* _Goal of the exercise_: Look for the word "blue" in the material below, then report each line where it occurs.

********************

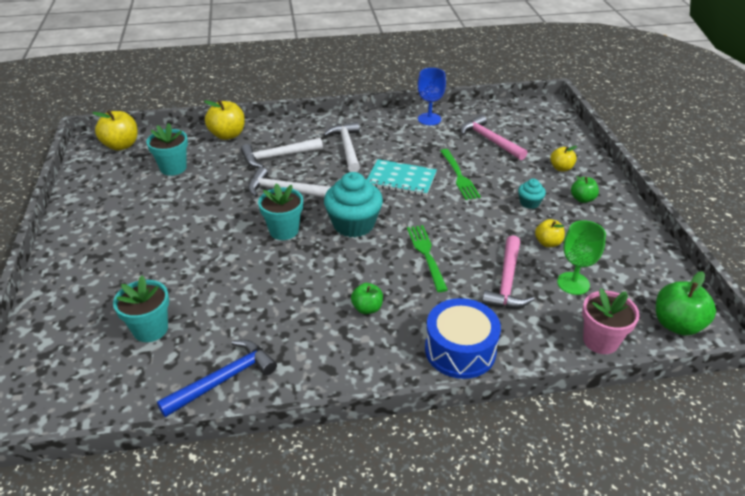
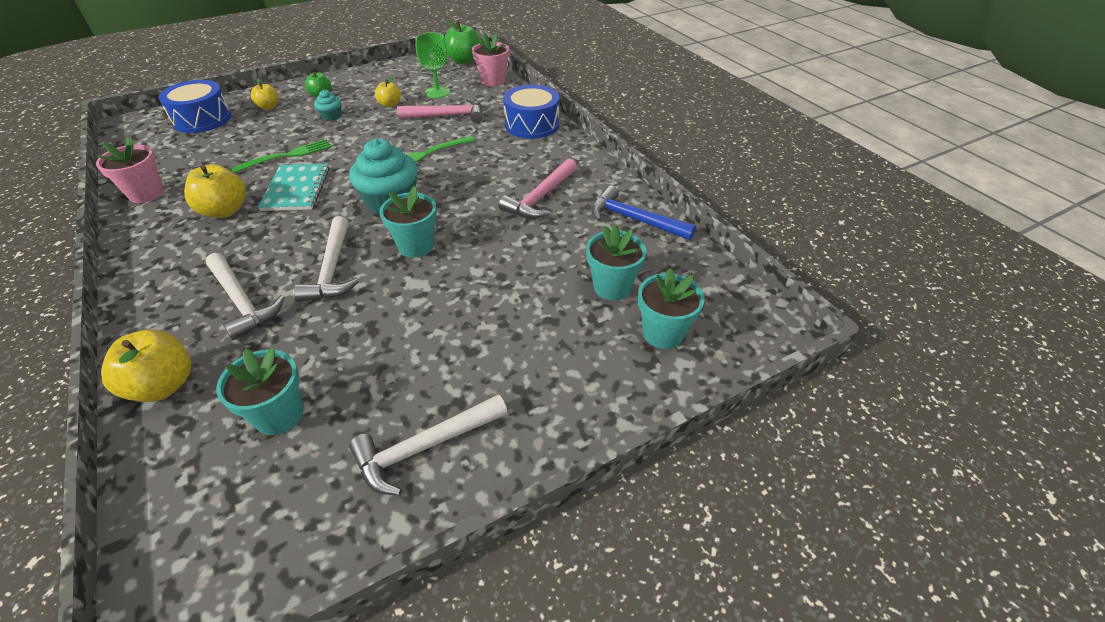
camera: 110 degrees left, 5 degrees up
yellow apple [92,110,138,151] -> yellow apple moved to [184,164,246,218]
white hammer [323,122,360,172] -> white hammer moved to [349,394,508,496]
green apple [351,283,383,314] -> none
blue goblet [418,68,446,125] -> pink flower pot [96,137,164,203]
pink hammer [460,115,527,160] -> pink hammer moved to [499,159,577,219]
none -> blue drum [159,80,231,133]
none -> turquoise flower pot [638,268,705,349]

********************

* _Solution to this task_:
blue goblet [418,68,446,125] -> pink flower pot [96,137,164,203]
none -> blue drum [159,80,231,133]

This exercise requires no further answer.